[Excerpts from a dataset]
:::

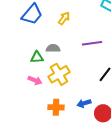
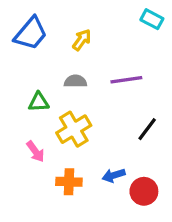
gray semicircle: (53, 48) -> (75, 81), moved
pink arrow: (35, 80) -> (35, 151), moved, turned 32

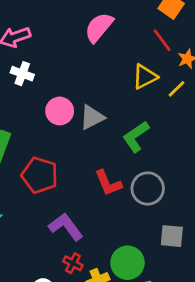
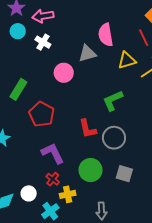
pink semicircle: (99, 27) -> (106, 35), moved, turned -60
gray triangle: (92, 117) -> (87, 53), moved
green circle: (127, 263) -> (91, 170), moved

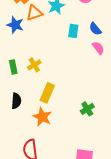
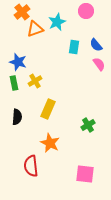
blue star: (15, 25) -> (18, 62), moved
orange star: (42, 117) -> (50, 143), moved

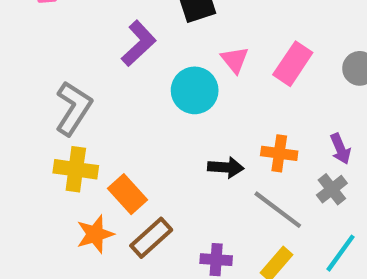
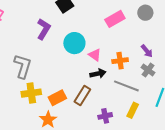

:::

*Exercise directions*. Whenever a line in the records above contains the string "gray", copy that line.

*Output for this exercise*.
gray semicircle: (53, 48) -> (75, 81), moved
gray triangle: (92, 117) -> (87, 53), moved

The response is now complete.